Goal:
Turn each line of the material below into a JSON list of strings, one string per line. Skip blank lines and leave the pictures out.

Dataset rows:
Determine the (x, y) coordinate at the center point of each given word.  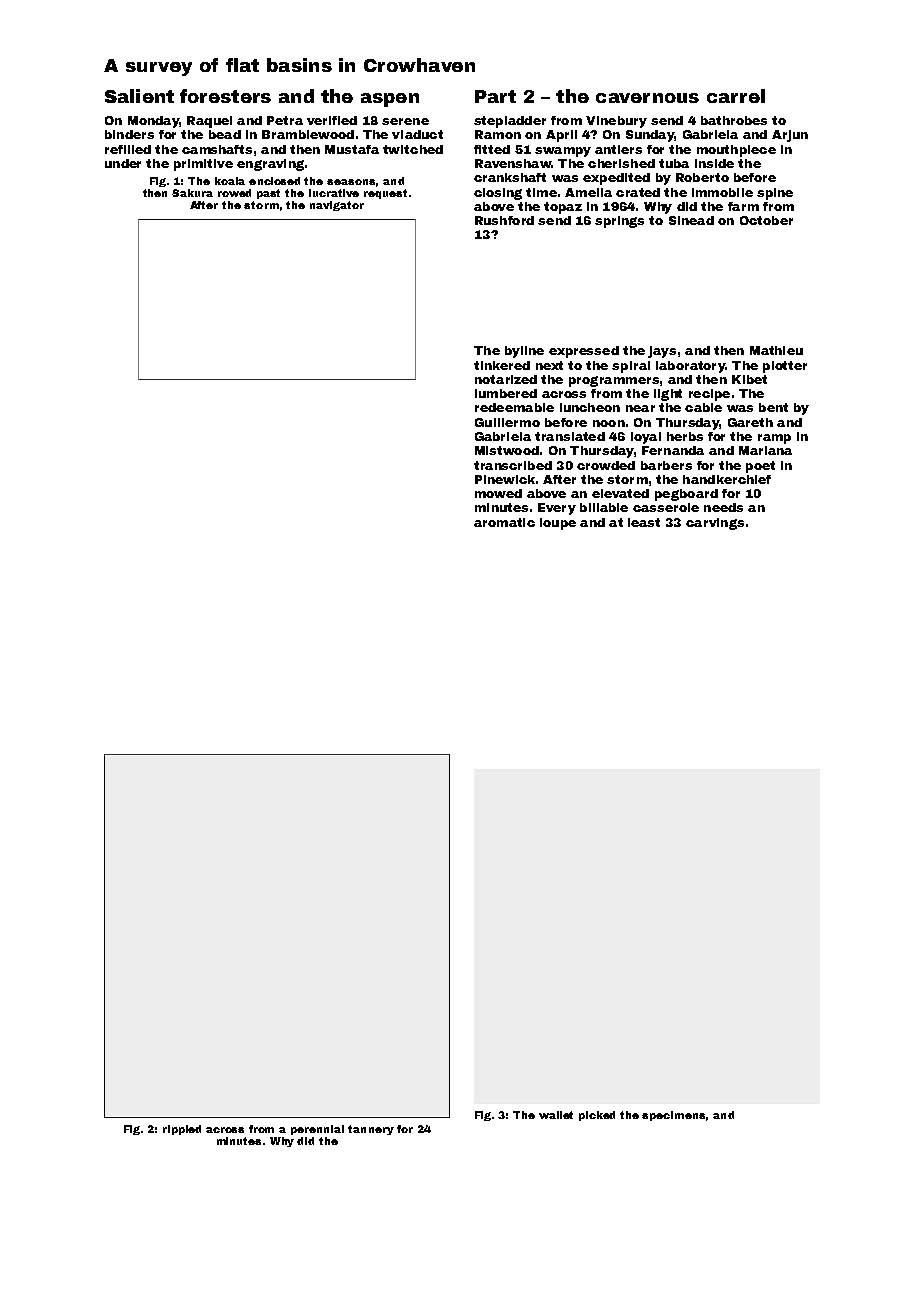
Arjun (790, 136)
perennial (317, 1130)
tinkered (502, 365)
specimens (673, 1116)
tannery (371, 1130)
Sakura (192, 193)
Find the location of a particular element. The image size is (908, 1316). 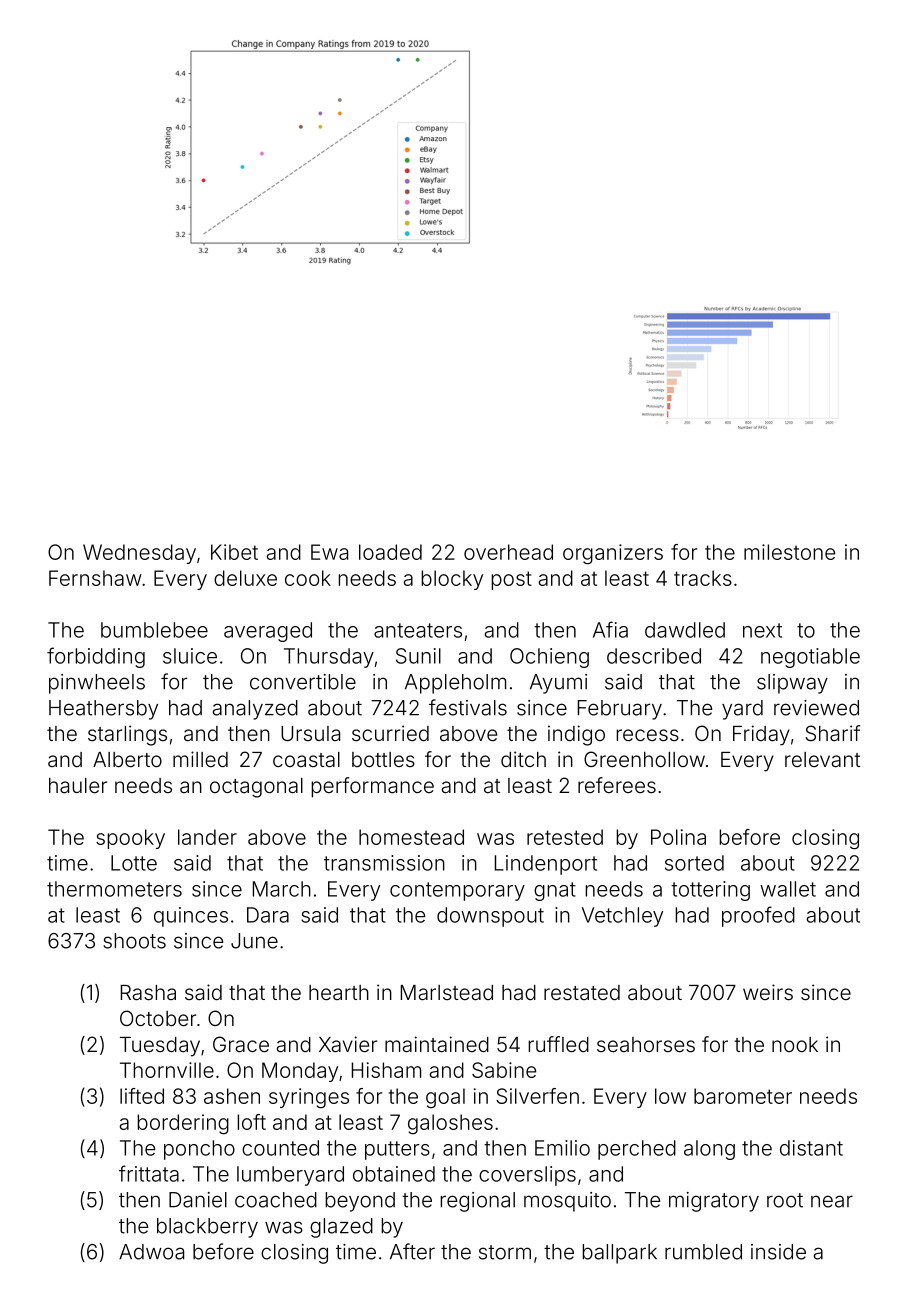

hauler is located at coordinates (78, 785).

Result:
[
  "Determine the (x, y) coordinate at the center point of each given word.  ",
  "Arjun (790, 136)",
  "perennial (317, 1130)",
  "tinkered (502, 365)",
  "specimens (673, 1116)",
  "tannery (371, 1130)",
  "Sakura (192, 193)",
  "Find the location of a particular element. The image size is (908, 1316). ",
  "hauler is located at coordinates (78, 785)."
]